- Aim of the exercise
In the material below, find every line containing the string "orange" and return it.

- Records provided

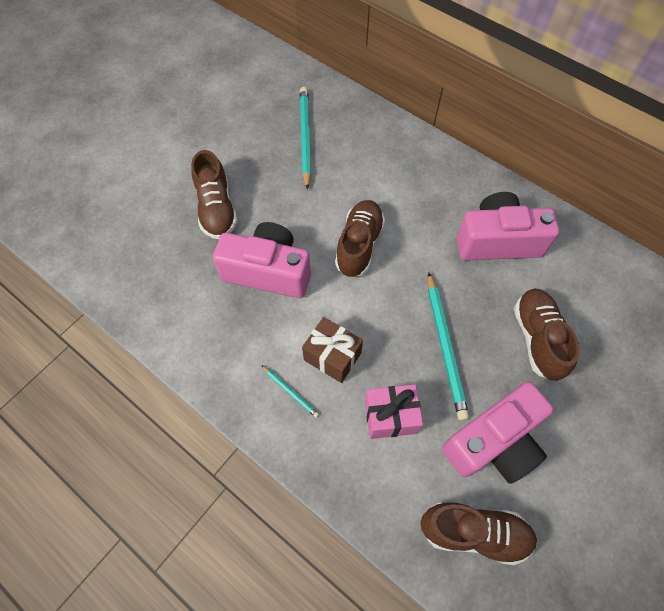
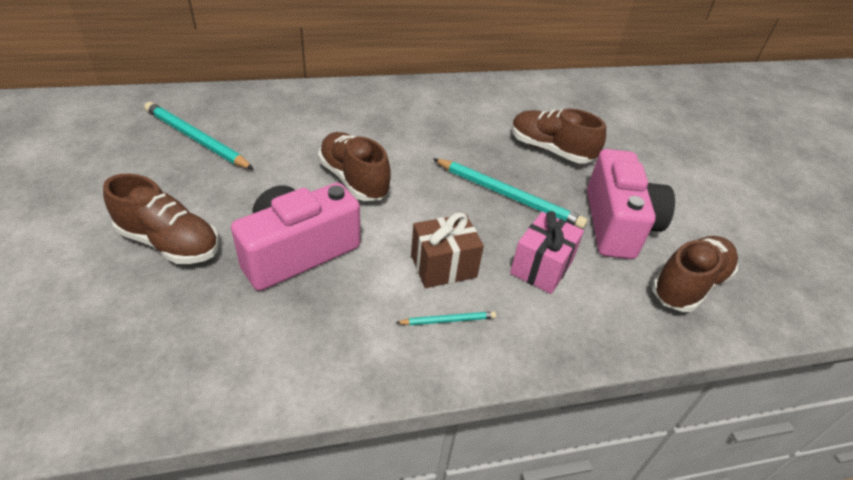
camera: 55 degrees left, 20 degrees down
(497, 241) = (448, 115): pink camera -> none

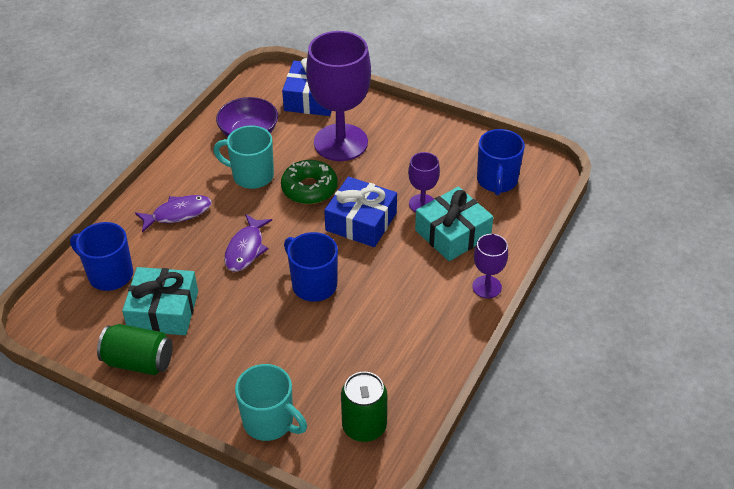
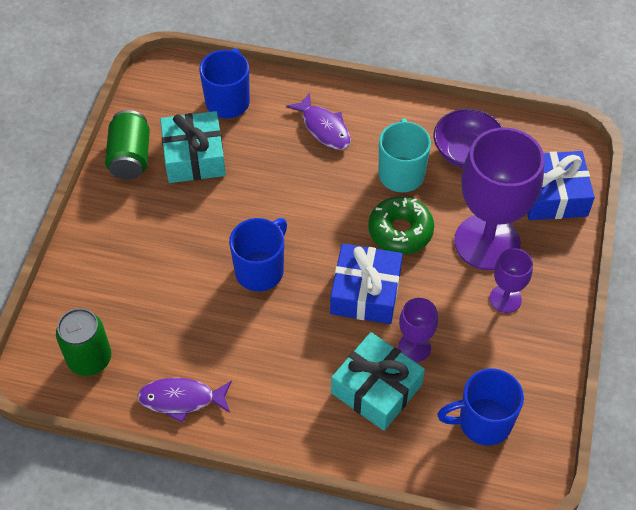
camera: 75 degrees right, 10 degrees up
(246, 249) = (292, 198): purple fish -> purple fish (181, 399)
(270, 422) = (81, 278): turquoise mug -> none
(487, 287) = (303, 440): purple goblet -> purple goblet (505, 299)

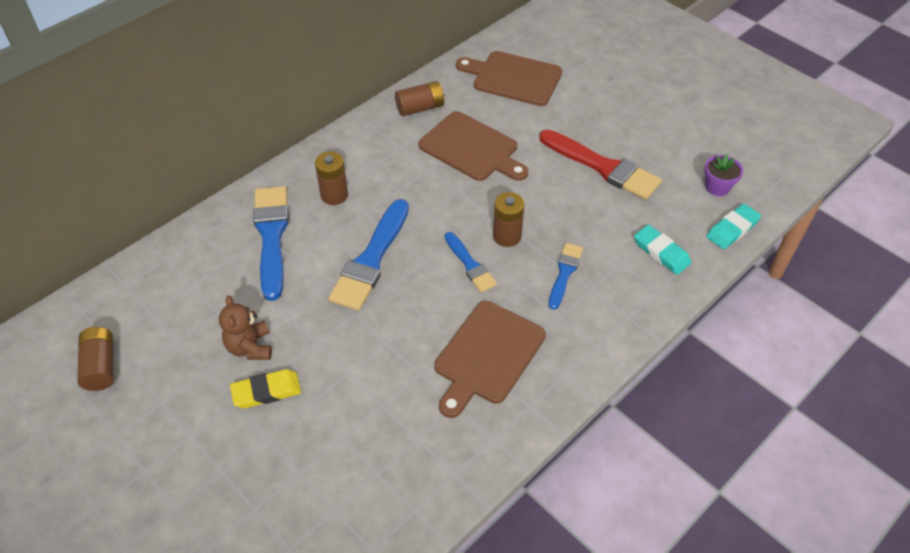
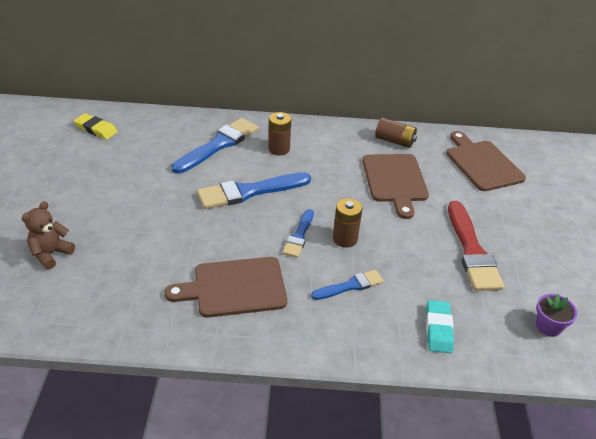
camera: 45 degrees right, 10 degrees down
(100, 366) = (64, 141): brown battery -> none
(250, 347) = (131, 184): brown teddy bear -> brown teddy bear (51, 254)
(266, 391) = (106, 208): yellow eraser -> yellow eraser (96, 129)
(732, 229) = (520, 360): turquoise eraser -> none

--

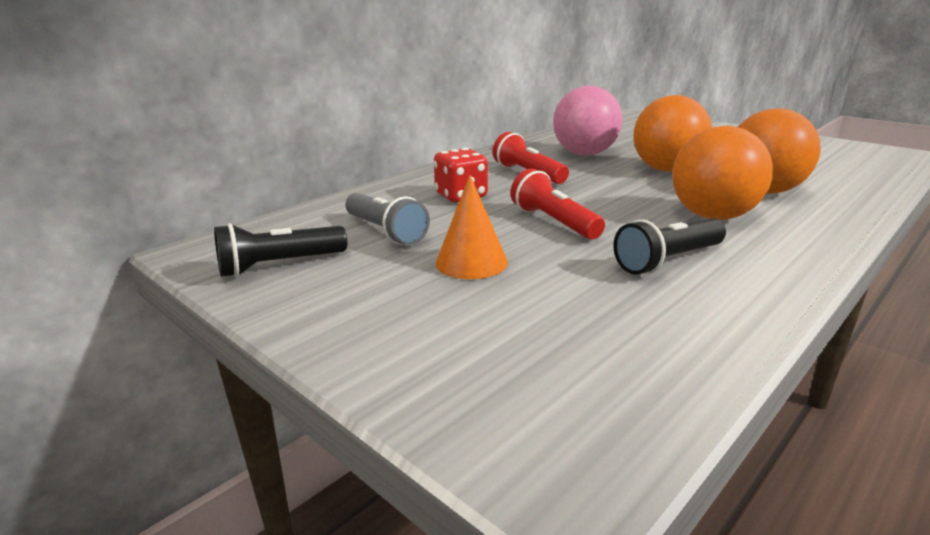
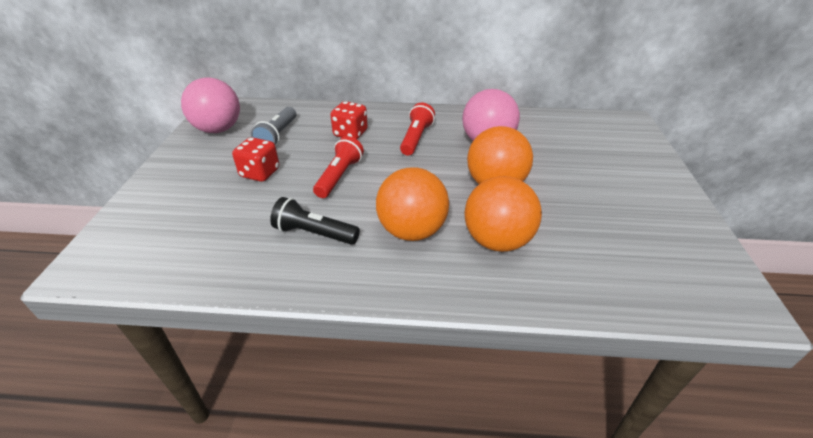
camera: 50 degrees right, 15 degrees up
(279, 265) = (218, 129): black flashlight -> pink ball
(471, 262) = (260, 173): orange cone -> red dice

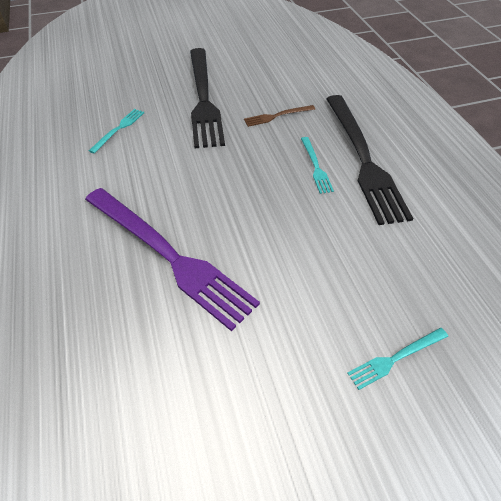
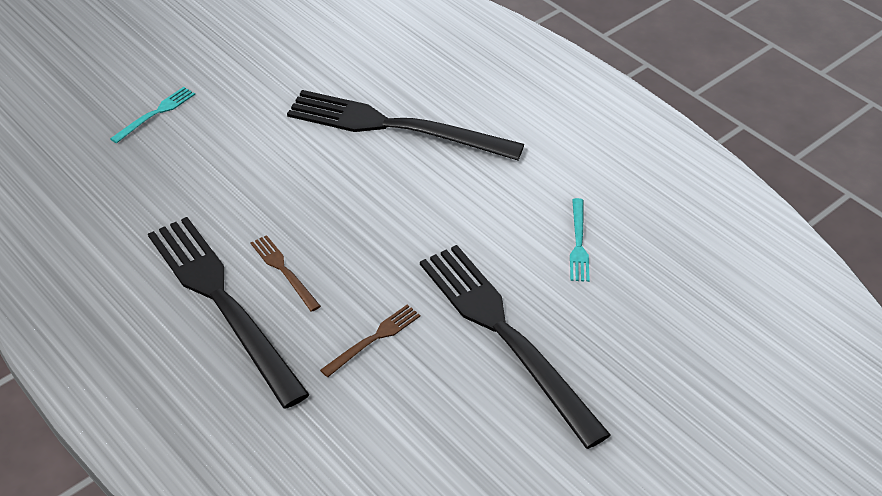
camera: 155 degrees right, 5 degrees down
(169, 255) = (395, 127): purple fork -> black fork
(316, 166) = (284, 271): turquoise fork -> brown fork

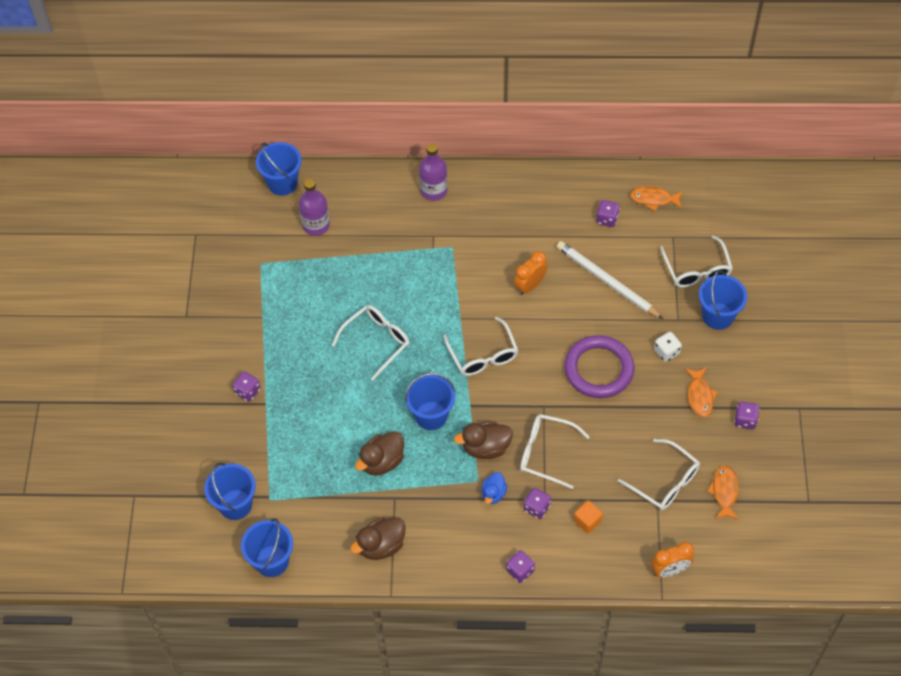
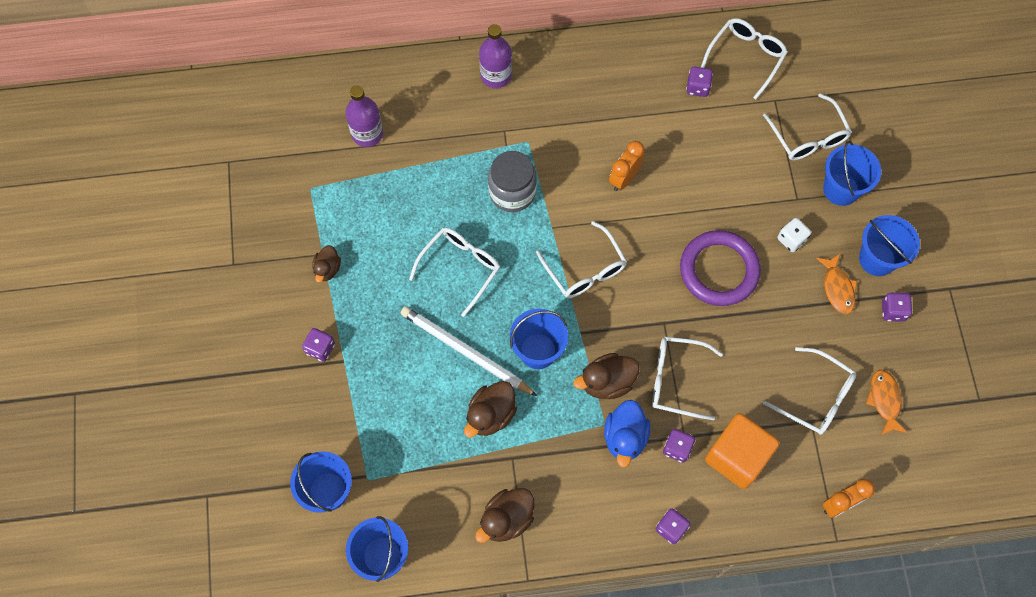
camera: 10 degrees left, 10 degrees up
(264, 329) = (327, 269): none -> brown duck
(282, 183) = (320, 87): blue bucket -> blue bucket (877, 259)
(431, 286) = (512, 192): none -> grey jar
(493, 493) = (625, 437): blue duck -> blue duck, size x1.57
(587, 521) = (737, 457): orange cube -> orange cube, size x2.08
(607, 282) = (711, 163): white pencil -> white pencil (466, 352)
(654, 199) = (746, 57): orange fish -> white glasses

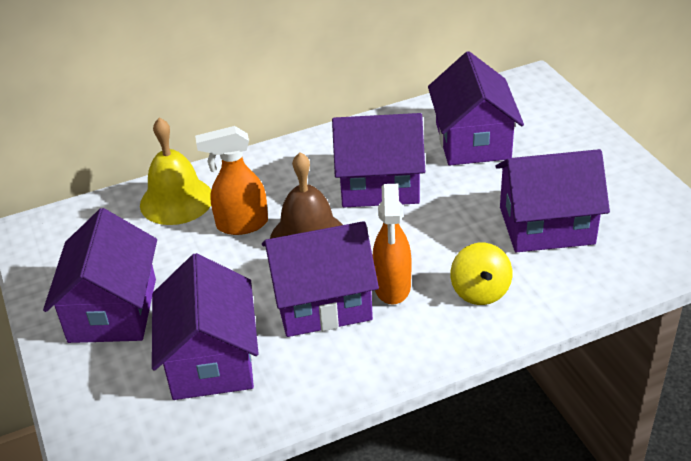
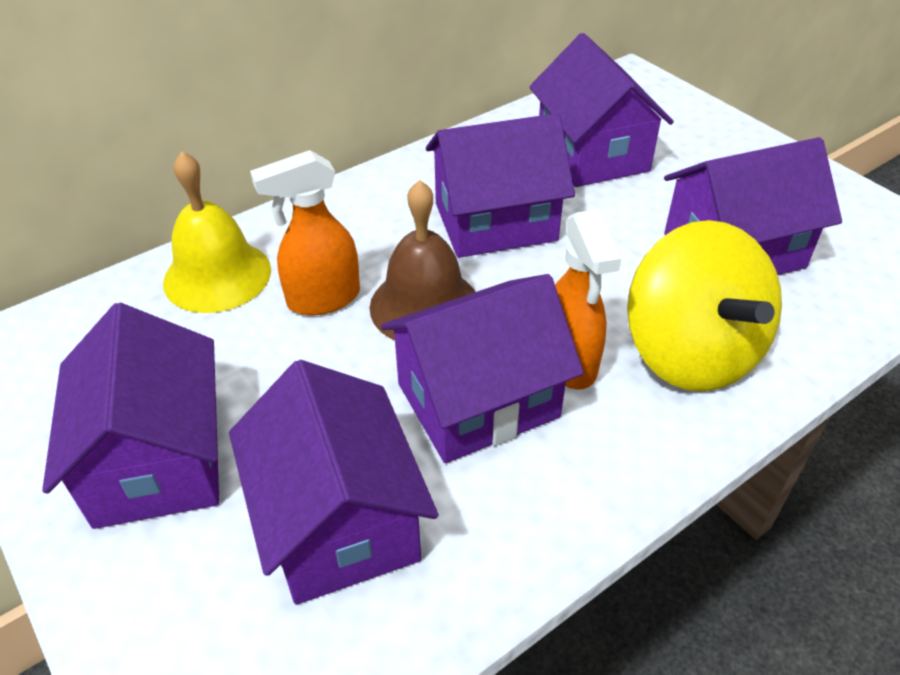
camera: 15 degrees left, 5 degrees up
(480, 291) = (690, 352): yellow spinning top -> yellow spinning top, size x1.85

* * *

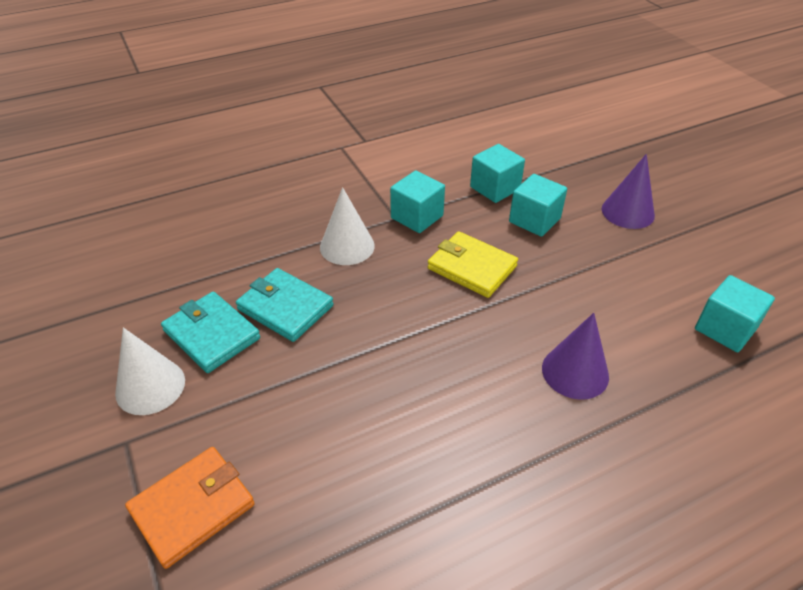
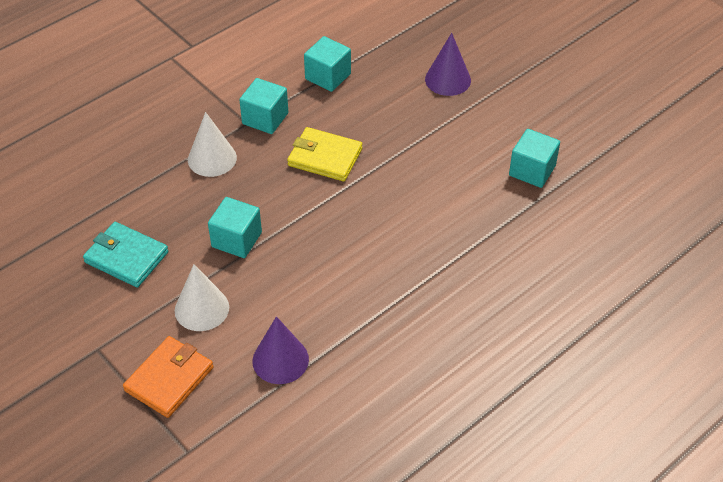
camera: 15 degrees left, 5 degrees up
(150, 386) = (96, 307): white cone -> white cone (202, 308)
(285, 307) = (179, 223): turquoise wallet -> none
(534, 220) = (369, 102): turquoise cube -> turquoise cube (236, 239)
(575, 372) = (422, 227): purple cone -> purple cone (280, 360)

- Output for this task
(471, 262) = (260, 173): orange cone -> red dice
(587, 521) = (737, 457): orange cube -> orange cube, size x2.08
(654, 199) = (746, 57): orange fish -> white glasses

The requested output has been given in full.